Return all lines in the data where the string "LIGHT" can be found.

Edit tracking data
※ ※ ※

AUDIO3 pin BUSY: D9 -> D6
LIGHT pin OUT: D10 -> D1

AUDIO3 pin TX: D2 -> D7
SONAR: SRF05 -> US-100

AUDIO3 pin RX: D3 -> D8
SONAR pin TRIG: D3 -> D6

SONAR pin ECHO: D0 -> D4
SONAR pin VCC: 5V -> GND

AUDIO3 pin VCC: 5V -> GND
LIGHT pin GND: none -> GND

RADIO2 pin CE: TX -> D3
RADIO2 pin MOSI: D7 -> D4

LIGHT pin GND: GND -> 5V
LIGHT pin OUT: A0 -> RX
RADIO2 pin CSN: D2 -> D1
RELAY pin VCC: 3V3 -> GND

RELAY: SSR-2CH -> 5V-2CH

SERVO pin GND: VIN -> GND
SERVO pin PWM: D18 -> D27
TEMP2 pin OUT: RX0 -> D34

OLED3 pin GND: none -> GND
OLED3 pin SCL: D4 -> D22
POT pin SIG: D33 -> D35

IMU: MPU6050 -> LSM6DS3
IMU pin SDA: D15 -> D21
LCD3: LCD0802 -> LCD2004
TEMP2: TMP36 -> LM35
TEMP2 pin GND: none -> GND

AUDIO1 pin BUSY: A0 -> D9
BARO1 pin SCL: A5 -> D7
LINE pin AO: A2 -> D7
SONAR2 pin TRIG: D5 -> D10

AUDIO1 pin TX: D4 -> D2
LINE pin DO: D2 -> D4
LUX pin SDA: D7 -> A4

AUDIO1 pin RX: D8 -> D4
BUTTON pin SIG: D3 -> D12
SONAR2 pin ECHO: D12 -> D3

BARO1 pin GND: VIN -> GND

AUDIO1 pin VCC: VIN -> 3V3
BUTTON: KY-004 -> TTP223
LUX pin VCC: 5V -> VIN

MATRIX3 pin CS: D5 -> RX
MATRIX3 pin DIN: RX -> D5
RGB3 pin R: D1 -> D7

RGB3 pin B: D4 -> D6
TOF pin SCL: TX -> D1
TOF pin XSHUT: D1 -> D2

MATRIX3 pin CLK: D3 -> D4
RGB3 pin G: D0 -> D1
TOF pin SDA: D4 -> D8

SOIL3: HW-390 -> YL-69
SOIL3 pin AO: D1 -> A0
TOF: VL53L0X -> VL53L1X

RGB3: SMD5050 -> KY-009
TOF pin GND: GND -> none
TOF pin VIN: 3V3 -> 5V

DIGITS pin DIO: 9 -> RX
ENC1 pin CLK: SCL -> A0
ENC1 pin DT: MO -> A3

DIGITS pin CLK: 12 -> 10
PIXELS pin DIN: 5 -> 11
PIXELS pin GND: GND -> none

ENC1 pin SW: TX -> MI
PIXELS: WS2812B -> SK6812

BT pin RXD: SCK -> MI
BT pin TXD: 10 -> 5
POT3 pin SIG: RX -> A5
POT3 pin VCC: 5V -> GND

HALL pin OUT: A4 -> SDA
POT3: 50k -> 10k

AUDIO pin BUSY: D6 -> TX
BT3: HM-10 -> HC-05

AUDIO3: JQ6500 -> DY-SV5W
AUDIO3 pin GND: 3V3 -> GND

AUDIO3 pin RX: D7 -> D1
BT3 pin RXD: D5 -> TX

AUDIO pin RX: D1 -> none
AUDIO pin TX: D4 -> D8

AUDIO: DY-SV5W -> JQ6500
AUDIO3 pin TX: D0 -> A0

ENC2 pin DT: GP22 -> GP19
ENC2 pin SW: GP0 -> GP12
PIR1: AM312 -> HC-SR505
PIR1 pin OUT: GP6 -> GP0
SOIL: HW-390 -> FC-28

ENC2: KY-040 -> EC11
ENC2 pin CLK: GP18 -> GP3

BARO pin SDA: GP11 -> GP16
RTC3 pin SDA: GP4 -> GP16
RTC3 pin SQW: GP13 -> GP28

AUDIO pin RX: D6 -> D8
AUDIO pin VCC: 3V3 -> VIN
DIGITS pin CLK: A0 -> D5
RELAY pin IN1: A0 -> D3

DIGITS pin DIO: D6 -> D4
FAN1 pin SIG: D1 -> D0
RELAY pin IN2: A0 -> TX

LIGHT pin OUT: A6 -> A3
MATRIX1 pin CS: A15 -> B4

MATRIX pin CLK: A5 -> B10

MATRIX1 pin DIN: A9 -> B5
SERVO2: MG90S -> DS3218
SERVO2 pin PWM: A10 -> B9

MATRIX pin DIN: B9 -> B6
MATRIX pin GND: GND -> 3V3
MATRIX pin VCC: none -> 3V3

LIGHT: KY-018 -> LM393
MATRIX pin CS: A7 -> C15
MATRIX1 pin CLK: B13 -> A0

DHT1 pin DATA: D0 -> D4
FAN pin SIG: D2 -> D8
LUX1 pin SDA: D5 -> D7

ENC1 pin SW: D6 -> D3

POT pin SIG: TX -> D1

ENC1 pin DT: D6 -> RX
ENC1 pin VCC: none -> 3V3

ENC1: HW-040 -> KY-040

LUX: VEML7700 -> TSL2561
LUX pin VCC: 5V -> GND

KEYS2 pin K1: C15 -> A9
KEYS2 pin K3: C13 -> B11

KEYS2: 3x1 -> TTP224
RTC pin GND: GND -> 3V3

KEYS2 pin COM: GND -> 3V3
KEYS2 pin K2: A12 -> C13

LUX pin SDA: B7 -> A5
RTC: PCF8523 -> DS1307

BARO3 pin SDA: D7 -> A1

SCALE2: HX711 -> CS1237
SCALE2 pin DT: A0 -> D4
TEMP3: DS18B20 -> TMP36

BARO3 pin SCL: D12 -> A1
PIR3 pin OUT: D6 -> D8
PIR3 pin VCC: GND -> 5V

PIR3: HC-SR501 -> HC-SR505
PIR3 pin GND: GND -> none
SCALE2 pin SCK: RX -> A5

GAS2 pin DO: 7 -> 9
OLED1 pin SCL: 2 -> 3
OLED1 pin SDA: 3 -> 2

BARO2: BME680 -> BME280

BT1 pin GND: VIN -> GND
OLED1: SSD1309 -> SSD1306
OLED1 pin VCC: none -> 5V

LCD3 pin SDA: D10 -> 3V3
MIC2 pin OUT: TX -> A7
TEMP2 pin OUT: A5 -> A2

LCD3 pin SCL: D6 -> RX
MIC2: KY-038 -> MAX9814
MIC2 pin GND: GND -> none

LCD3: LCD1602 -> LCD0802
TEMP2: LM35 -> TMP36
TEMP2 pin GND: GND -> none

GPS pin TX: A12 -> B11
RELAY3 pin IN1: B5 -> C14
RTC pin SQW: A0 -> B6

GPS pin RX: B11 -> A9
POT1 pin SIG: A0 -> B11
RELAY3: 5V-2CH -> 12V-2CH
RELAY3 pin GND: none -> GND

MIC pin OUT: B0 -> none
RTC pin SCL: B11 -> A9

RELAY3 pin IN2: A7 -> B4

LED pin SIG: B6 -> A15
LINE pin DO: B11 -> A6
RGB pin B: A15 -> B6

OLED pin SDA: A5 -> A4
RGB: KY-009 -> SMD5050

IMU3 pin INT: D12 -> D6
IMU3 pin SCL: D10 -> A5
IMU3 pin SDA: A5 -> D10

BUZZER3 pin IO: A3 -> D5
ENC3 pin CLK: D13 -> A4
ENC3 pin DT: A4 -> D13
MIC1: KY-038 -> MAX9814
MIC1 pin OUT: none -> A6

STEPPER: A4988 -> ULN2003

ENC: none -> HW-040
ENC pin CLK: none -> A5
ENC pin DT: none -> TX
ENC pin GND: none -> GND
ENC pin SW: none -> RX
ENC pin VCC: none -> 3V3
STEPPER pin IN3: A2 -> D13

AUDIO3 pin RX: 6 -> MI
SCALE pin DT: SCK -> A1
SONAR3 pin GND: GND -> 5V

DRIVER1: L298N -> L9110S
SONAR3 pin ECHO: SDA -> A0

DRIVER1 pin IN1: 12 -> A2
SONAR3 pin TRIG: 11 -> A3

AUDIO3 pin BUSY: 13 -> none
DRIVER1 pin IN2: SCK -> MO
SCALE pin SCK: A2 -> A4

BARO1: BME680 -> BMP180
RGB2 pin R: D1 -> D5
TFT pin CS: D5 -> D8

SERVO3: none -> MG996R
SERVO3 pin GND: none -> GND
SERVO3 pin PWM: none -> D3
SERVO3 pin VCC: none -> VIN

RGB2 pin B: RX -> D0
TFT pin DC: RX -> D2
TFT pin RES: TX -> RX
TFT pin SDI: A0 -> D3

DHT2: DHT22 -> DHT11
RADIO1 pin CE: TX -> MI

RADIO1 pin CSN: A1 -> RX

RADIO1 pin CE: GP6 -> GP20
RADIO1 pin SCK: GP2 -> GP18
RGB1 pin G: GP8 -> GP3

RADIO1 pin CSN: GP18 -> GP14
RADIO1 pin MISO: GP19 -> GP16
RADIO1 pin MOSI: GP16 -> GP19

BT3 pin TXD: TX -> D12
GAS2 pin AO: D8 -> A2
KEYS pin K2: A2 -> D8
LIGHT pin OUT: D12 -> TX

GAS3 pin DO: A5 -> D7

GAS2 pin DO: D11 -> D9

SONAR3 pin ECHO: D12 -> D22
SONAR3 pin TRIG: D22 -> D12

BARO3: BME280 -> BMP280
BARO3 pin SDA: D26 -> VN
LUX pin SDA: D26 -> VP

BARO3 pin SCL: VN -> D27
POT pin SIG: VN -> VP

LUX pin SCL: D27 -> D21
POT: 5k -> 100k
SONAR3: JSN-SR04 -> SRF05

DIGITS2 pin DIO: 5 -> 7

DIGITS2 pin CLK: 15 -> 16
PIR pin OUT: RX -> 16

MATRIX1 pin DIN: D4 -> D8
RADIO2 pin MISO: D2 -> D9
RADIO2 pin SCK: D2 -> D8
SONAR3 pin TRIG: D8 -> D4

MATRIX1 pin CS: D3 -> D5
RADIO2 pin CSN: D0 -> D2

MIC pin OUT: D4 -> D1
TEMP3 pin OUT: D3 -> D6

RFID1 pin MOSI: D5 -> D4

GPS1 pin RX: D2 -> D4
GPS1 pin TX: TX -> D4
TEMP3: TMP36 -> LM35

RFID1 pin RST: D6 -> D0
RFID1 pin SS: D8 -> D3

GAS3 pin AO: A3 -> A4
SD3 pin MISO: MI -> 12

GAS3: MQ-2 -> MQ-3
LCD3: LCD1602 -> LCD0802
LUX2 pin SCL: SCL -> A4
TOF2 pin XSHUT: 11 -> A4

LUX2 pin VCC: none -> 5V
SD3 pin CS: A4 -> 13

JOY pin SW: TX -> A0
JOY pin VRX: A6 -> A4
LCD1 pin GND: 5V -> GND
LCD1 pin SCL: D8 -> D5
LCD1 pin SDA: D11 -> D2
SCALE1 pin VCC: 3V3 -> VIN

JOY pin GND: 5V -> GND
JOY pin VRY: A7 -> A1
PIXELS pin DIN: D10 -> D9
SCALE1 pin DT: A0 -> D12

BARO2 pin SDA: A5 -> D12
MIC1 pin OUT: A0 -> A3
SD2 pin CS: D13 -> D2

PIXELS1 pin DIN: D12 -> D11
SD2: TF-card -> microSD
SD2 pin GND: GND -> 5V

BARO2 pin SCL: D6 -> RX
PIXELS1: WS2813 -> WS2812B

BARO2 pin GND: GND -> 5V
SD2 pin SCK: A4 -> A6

※ ※ ※

▸ THE ANSWER:
LIGHT pin OUT: D10 -> D1
LIGHT pin GND: none -> GND
LIGHT pin GND: GND -> 5V
LIGHT pin OUT: A0 -> RX
LIGHT pin OUT: A6 -> A3
LIGHT: KY-018 -> LM393
LIGHT pin OUT: D12 -> TX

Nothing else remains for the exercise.